Give the data below again exactly as it stands. Omit the pictures.

INFORMATION SUPPLIED section start

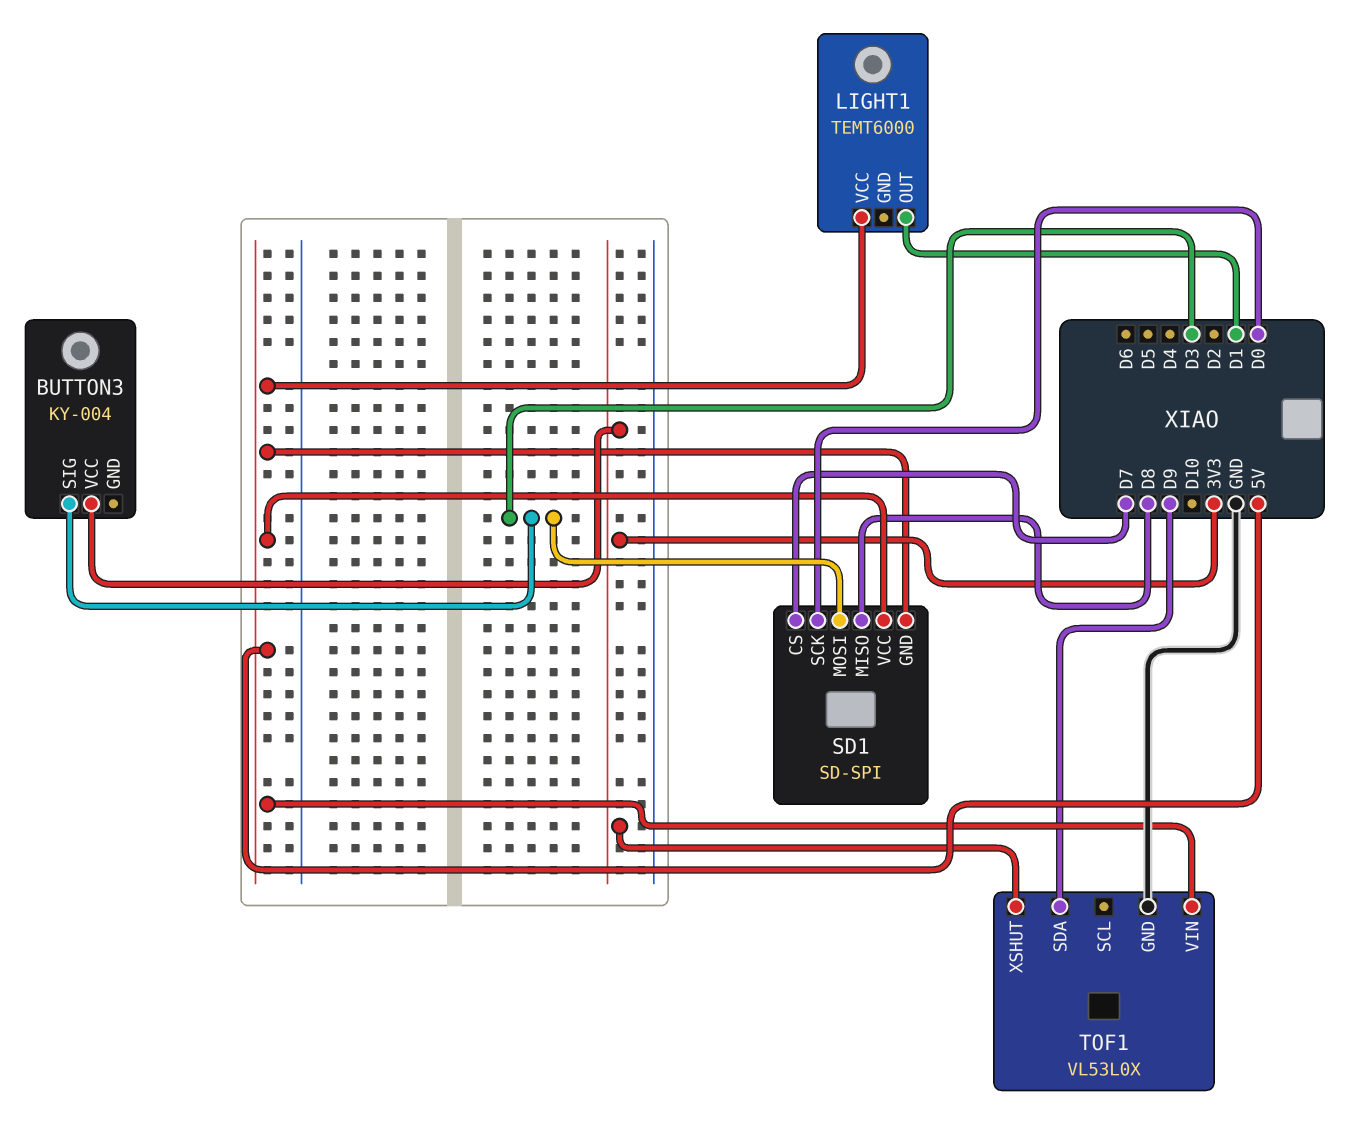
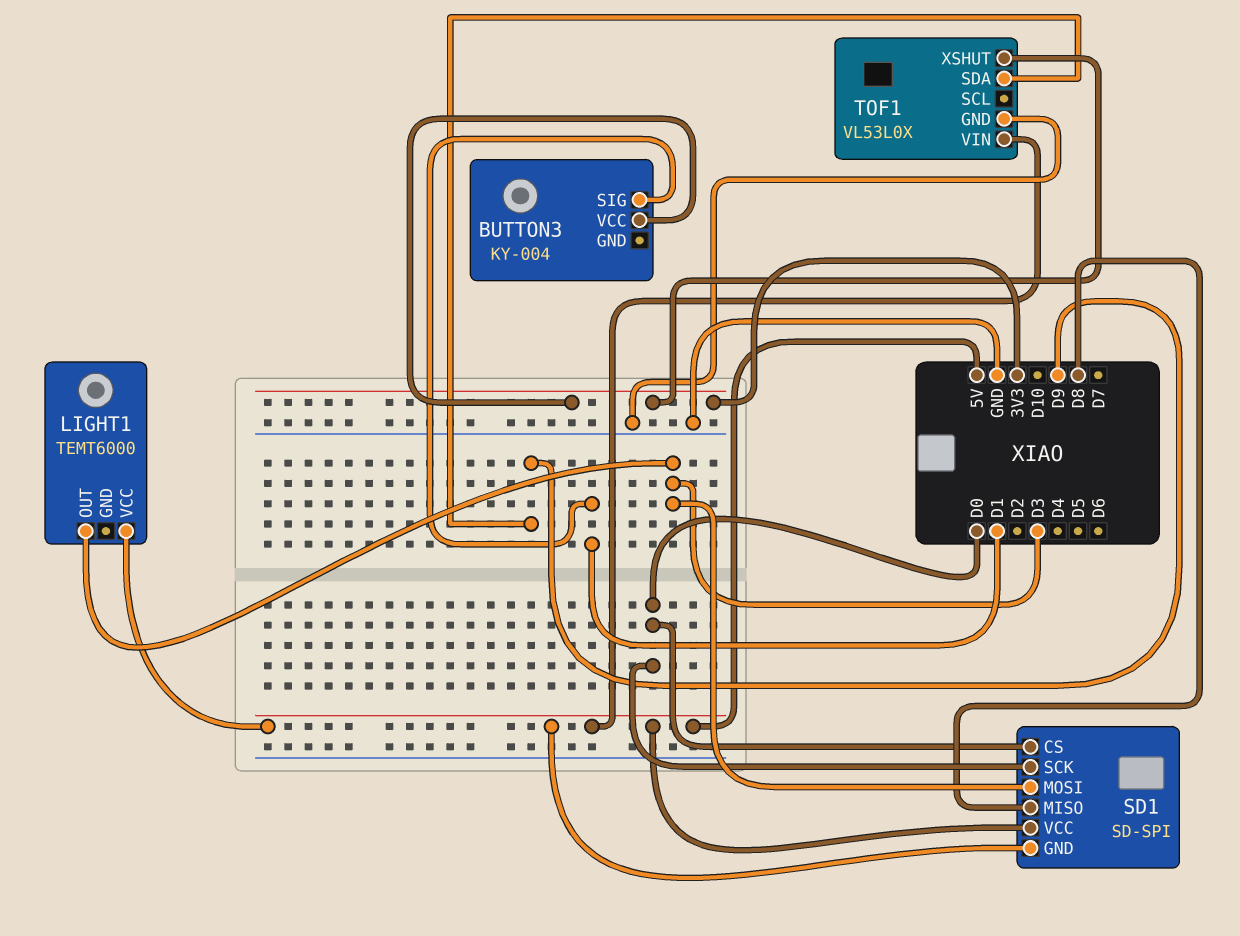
BUTTON3 pin SIG: D3 -> D1
LIGHT1 pin OUT: D1 -> D3
SD1 pin CS: D7 -> D0

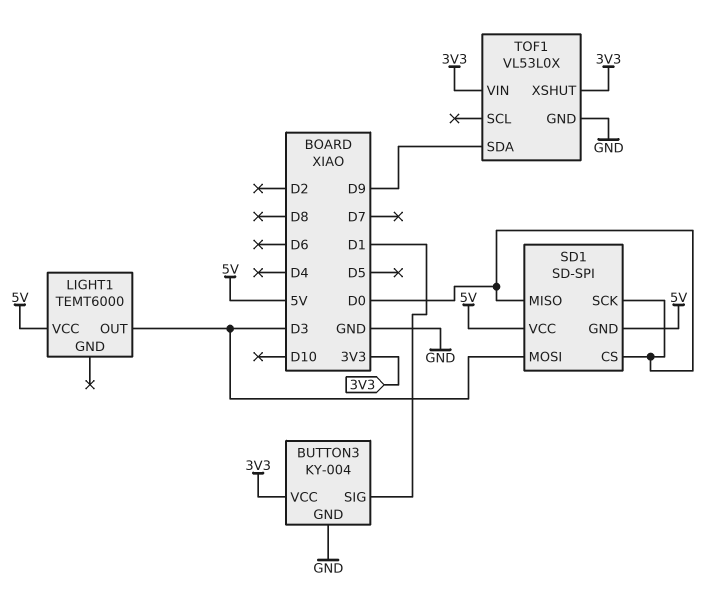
BUTTON3 pin GND: none -> GND
SD1 pin MISO: D8 -> D0
TOF1 pin VIN: 5V -> 3V3

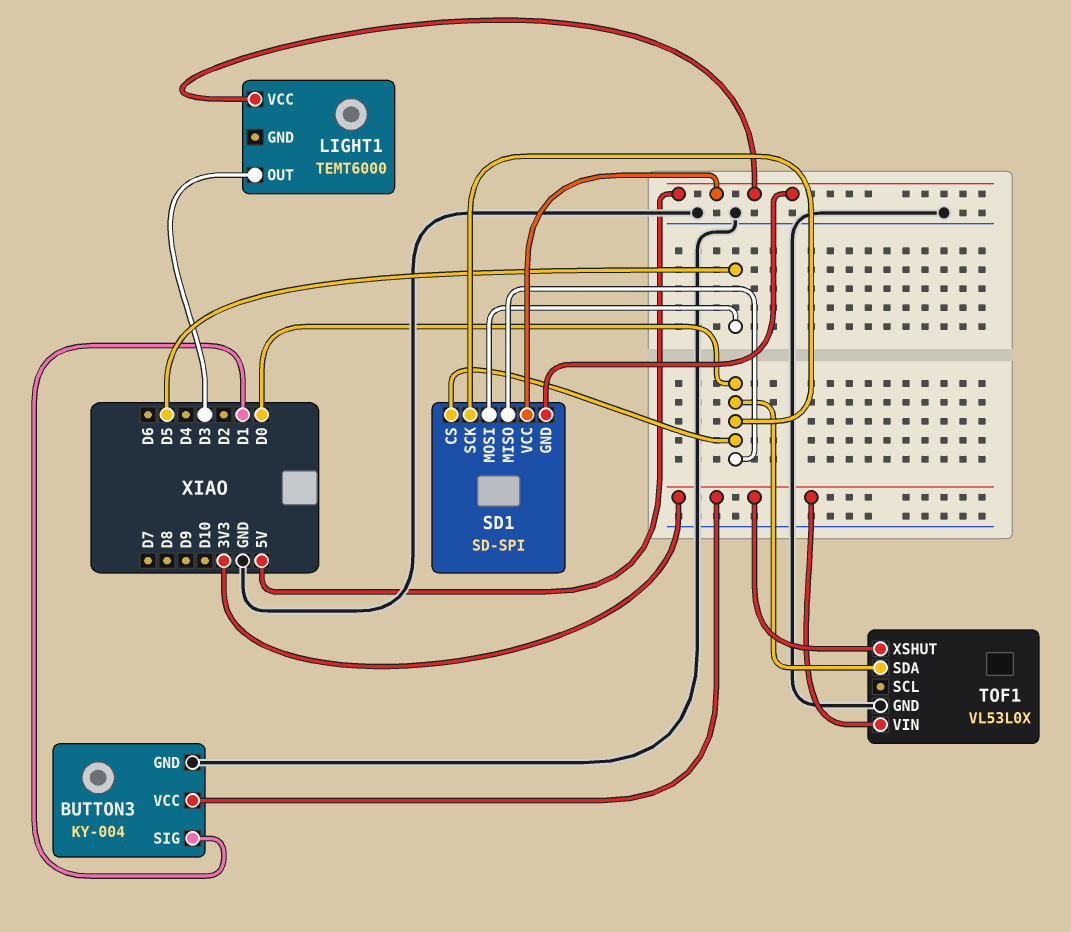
SD1 pin MOSI: D3 -> D5
TOF1 pin SDA: D9 -> D0

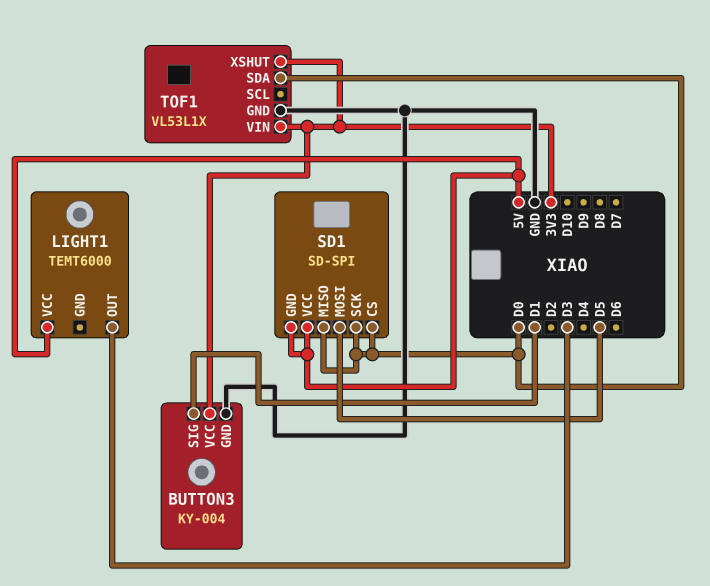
TOF1: VL53L0X -> VL53L1X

INFORMATION SUPPLIED section end

__WORKED SOLUTION__:
BUTTON3 pin SIG: D3 -> D1
LIGHT1 pin OUT: D1 -> D3
SD1 pin CS: D7 -> D0

BUTTON3 pin GND: none -> GND
SD1 pin MISO: D8 -> D0
TOF1 pin VIN: 5V -> 3V3

SD1 pin MOSI: D3 -> D5
TOF1 pin SDA: D9 -> D0

TOF1: VL53L0X -> VL53L1X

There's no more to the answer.